• **RECORDS SUPPLIED**
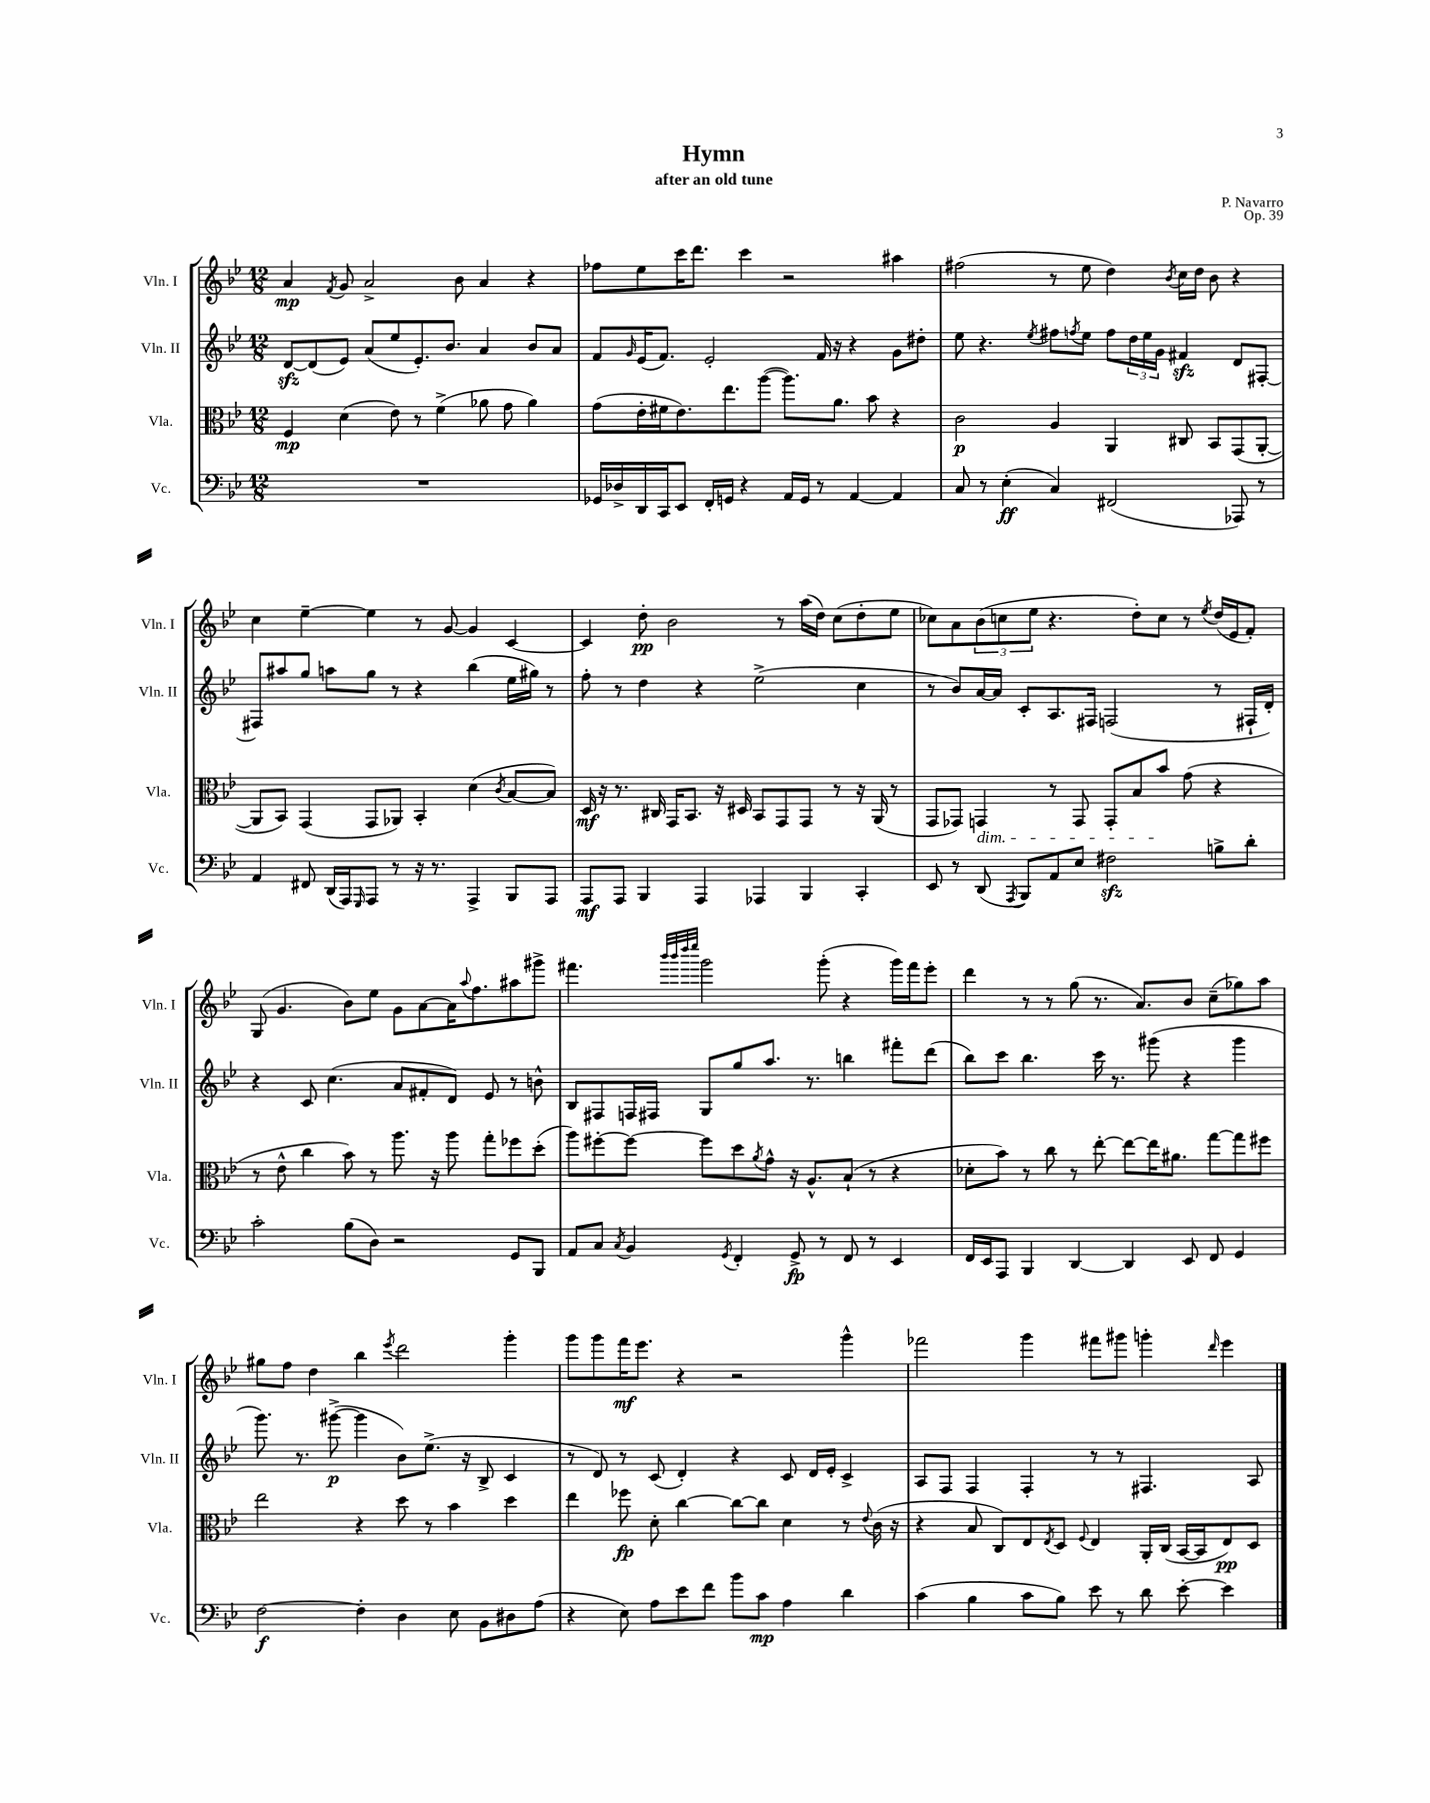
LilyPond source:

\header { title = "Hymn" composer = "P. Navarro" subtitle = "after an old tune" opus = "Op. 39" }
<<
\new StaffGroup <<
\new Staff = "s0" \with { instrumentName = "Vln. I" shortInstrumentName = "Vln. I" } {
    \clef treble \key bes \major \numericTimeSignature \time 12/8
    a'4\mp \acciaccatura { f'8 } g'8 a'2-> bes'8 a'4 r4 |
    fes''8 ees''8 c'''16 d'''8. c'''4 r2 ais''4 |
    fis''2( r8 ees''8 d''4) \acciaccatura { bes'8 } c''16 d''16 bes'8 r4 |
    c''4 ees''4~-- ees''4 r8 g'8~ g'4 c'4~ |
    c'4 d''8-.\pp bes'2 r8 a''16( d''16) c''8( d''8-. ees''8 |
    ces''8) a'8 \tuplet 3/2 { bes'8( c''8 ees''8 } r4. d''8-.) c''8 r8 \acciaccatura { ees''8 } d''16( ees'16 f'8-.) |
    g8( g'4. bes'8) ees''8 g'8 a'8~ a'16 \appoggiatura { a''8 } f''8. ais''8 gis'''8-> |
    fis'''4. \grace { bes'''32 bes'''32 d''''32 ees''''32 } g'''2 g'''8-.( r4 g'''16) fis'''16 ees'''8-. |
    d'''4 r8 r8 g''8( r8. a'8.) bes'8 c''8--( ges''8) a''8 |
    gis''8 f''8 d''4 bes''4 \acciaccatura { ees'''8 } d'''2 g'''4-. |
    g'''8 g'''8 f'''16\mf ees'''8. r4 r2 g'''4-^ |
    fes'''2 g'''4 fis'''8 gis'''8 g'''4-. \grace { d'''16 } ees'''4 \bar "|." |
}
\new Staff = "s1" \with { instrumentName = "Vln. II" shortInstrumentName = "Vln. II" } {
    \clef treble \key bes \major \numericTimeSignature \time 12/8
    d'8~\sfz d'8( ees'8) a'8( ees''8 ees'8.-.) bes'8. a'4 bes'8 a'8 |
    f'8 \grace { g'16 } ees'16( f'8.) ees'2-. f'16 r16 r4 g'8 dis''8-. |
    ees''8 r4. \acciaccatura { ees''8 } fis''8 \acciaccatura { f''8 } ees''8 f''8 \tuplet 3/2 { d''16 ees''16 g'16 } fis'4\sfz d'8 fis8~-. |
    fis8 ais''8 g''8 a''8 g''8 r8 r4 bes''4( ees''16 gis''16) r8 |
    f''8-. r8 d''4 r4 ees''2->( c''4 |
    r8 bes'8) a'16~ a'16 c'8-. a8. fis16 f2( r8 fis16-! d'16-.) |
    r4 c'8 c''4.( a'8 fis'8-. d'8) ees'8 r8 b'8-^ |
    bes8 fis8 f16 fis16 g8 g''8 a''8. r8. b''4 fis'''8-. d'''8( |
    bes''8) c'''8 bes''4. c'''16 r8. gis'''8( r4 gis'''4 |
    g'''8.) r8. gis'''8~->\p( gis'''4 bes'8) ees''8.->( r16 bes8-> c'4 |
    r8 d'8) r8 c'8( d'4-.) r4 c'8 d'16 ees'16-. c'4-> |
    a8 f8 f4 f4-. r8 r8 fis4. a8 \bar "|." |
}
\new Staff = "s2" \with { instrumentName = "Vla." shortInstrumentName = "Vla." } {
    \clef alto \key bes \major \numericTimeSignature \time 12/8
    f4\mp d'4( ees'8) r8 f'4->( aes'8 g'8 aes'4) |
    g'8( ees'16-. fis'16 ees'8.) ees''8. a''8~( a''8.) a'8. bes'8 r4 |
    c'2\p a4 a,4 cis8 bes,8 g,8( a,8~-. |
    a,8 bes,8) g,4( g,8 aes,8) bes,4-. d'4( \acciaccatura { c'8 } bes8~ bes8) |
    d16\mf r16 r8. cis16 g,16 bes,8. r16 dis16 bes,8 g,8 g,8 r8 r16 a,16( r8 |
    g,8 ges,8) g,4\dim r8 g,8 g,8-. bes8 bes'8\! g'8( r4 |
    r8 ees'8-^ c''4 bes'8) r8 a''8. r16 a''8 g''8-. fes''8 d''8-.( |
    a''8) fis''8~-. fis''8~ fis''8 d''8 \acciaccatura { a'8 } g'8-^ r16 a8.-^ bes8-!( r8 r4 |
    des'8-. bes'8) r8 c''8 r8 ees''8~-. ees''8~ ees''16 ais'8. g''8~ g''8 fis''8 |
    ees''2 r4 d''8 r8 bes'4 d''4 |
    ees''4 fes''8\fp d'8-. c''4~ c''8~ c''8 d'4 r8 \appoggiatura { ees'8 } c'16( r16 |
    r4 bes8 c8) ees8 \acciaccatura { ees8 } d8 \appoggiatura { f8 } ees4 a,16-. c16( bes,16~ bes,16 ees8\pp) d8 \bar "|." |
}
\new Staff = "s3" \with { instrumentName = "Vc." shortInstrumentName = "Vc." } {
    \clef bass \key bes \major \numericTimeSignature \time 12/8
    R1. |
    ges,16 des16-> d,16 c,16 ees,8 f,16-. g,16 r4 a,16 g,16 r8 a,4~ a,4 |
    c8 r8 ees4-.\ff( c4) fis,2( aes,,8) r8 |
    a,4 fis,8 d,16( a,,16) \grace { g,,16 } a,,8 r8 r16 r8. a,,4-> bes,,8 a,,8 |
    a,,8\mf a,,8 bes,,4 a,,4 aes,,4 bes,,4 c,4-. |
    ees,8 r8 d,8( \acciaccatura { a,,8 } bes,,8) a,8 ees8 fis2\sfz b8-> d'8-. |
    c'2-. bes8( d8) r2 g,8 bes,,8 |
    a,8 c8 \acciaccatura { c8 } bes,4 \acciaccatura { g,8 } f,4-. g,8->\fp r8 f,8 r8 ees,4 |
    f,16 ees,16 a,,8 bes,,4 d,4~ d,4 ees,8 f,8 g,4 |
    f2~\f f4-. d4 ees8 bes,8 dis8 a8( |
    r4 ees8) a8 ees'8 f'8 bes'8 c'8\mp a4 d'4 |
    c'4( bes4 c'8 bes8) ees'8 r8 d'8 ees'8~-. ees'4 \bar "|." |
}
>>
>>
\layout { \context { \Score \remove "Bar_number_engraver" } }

• **EXERCISE DIRECTIONS**
Pick out every line of the listing above that contains the string "grace". Matching is case-sensitive.

• **RESPONSE TO THIS EXERCISE**
    fis'''4. \grace { bes'''32 bes'''32 d''''32 ees''''32 } g'''2 g'''8-.( r4 g'''16) fis'''16 ees'''8-. |
    fes'''2 g'''4 fis'''8 gis'''8 g'''4-. \grace { d'''16 } ees'''4 \bar "|." |
    f'8 \grace { g'16 } ees'16( f'8.) ees'2-. f'16 r16 r4 g'8 dis''8-. |
    a,4 fis,8 d,16( a,,16) \grace { g,,16 } a,,8 r8 r16 r8. a,,4-> bes,,8 a,,8 |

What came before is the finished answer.